§ Work item
Return all of the data below verbatim, line for line, and leave out the pictures.

____________________

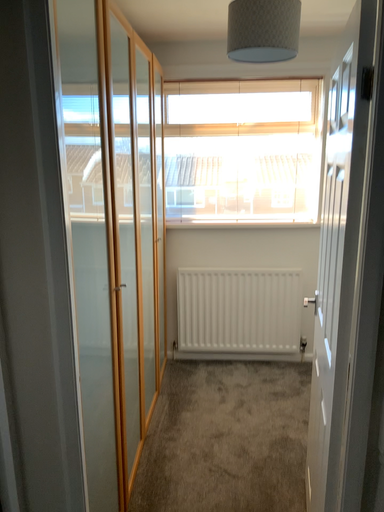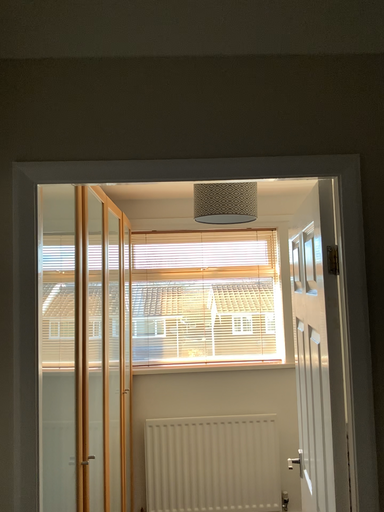
Question: How did the camera likely rotate when shooting the video?

Choices:
 (A) rotated upward
 (B) rotated downward

Answer: (A)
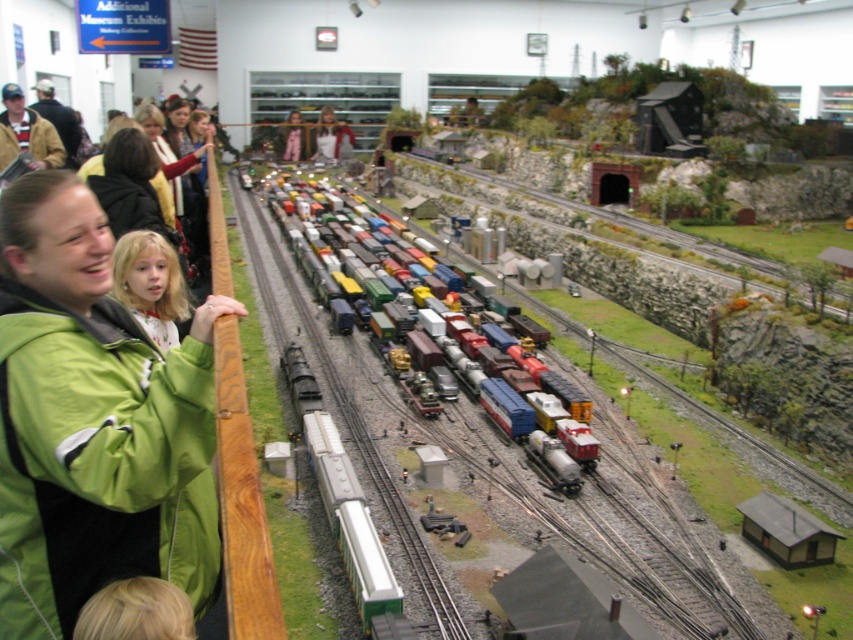
Is metallic silver train track at center below matte pink sweater at center?

Yes.

Image resolution: width=853 pixels, height=640 pixels. What are the coordinates of `metallic silver train track at center` in the screenshot? It's located at (519, 467).

Is khaki cotton jacket at upper left bigger than brown leather jacket at upper left?

No, khaki cotton jacket at upper left is not bigger than brown leather jacket at upper left.

From the picture: Does khaki cotton jacket at upper left have a smaller size compared to brown leather jacket at upper left?

Yes, khaki cotton jacket at upper left is smaller than brown leather jacket at upper left.

Which is in front, point (12, 92) or point (51, 120)?

Positioned in front is point (12, 92).

I want to click on khaki cotton jacket at upper left, so click(x=26, y=131).

Who is taller, green fabric jacket at left or metallic silver train track at center?

metallic silver train track at center

The height and width of the screenshot is (640, 853). Describe the element at coordinates (93, 420) in the screenshot. I see `green fabric jacket at left` at that location.

Is point (202, 426) closer to camera compared to point (502, 467)?

That is True.

What are the coordinates of `green fabric jacket at left` in the screenshot? It's located at pos(93,420).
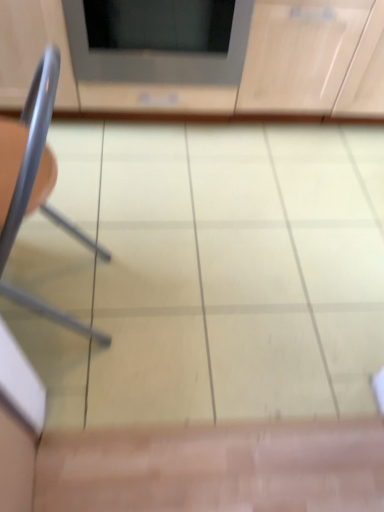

____________________

§ Result of this exercise
Question: How did the camera likely rotate when shooting the video?

Choices:
 (A) rotated upward
 (B) rotated downward

Answer: (A)
Is metallic silver train track at center below matte pink sweater at center?

Yes.

Image resolution: width=853 pixels, height=640 pixels. What are the coordinates of `metallic silver train track at center` in the screenshot? It's located at (519, 467).

Is khaki cotton jacket at upper left bigger than brown leather jacket at upper left?

No, khaki cotton jacket at upper left is not bigger than brown leather jacket at upper left.

From the picture: Does khaki cotton jacket at upper left have a smaller size compared to brown leather jacket at upper left?

Yes, khaki cotton jacket at upper left is smaller than brown leather jacket at upper left.

Which is in front, point (12, 92) or point (51, 120)?

Positioned in front is point (12, 92).

I want to click on khaki cotton jacket at upper left, so click(x=26, y=131).

Who is taller, green fabric jacket at left or metallic silver train track at center?

metallic silver train track at center

The height and width of the screenshot is (640, 853). Describe the element at coordinates (93, 420) in the screenshot. I see `green fabric jacket at left` at that location.

Is point (202, 426) closer to camera compared to point (502, 467)?

That is True.

What are the coordinates of `green fabric jacket at left` in the screenshot? It's located at pos(93,420).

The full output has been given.